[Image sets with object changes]

»»

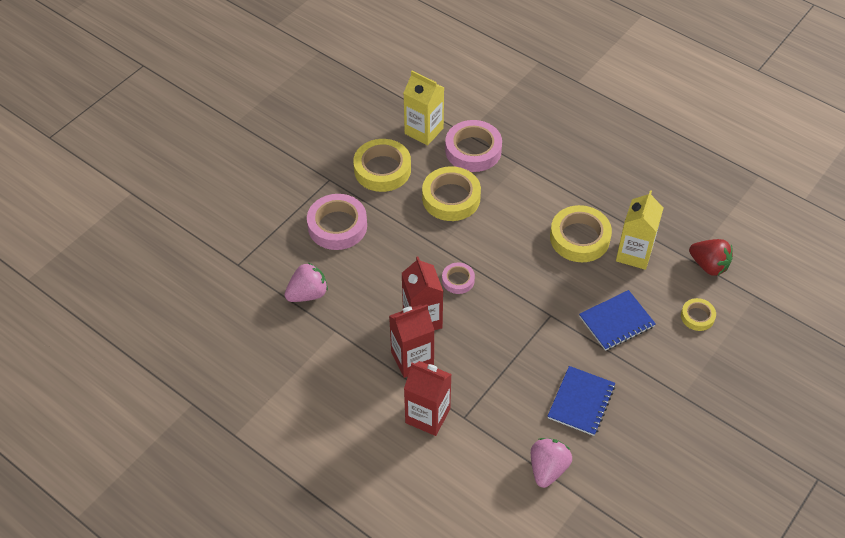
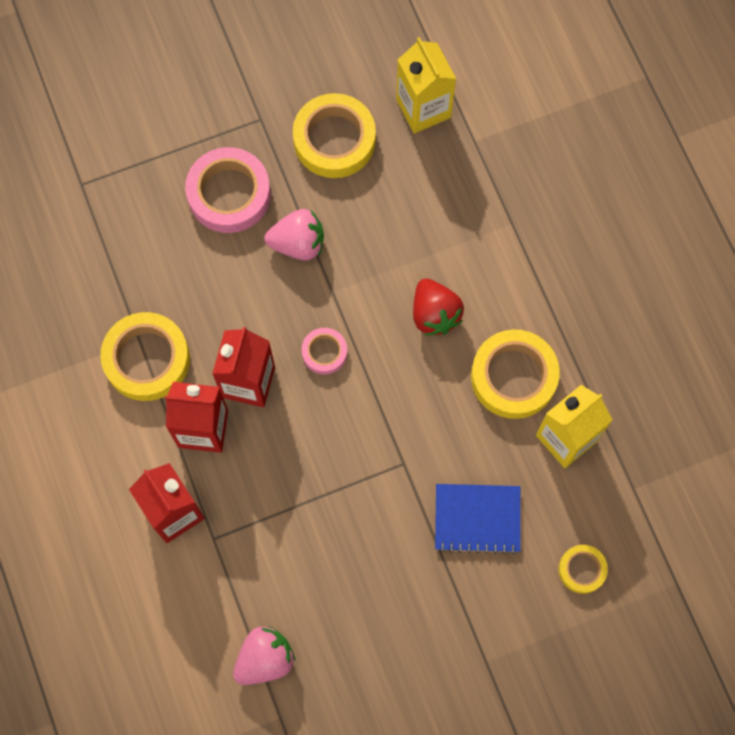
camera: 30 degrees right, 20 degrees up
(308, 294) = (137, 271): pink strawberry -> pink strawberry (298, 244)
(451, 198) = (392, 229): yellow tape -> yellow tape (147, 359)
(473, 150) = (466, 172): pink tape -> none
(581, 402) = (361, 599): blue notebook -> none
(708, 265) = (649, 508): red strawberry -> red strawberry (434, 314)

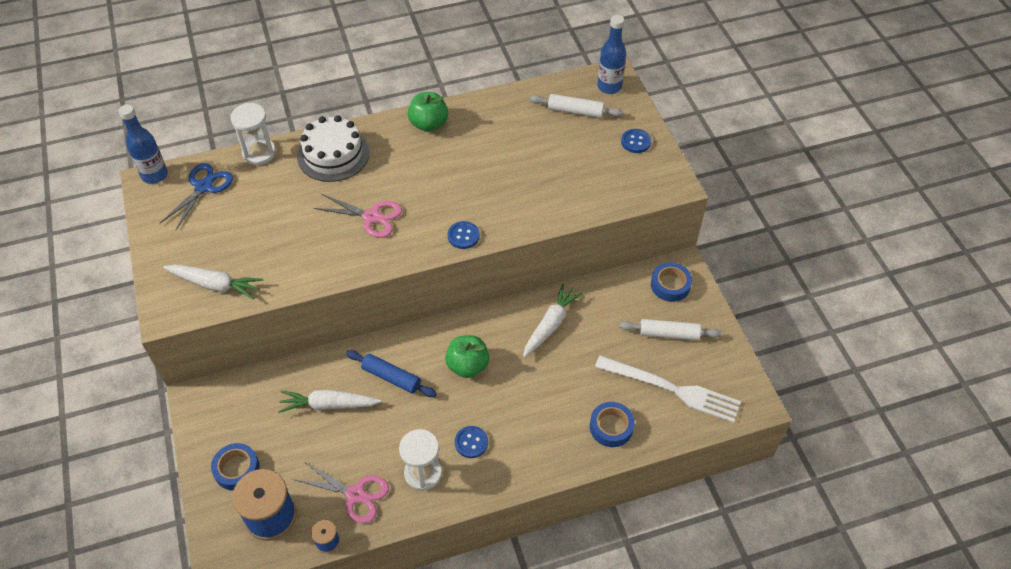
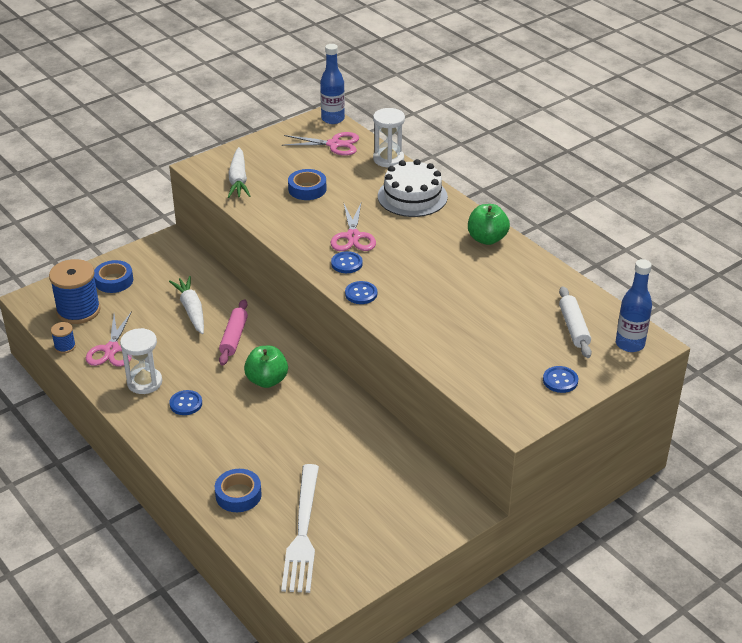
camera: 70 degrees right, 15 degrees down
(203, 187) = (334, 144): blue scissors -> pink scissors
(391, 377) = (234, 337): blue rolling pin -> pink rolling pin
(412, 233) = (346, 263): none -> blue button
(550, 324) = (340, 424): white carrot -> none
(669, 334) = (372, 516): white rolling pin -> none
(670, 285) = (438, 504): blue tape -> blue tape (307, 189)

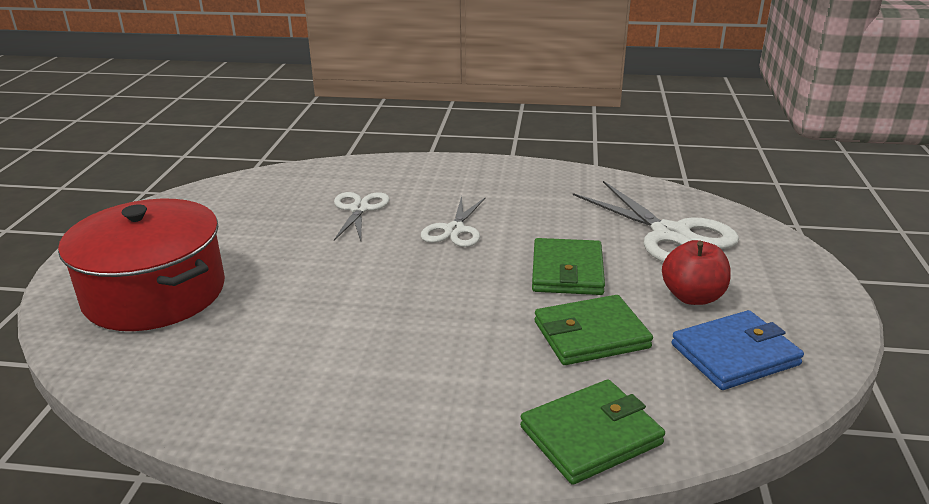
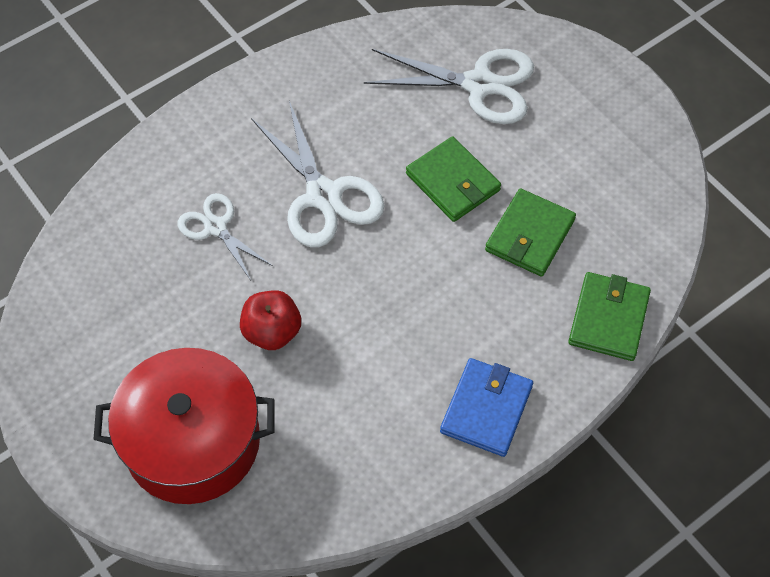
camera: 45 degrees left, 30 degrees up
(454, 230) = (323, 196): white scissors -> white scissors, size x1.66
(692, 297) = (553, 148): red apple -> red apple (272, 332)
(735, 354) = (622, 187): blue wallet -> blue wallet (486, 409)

««

Required work:
The lines from the one holding "camera: 45 degrees left, 30 degrees up" to the last line of the entries, both included: retype them exactly and give nothing else.

Answer for this exercise:
camera: 45 degrees left, 30 degrees up
(454, 230) = (323, 196): white scissors -> white scissors, size x1.66
(692, 297) = (553, 148): red apple -> red apple (272, 332)
(735, 354) = (622, 187): blue wallet -> blue wallet (486, 409)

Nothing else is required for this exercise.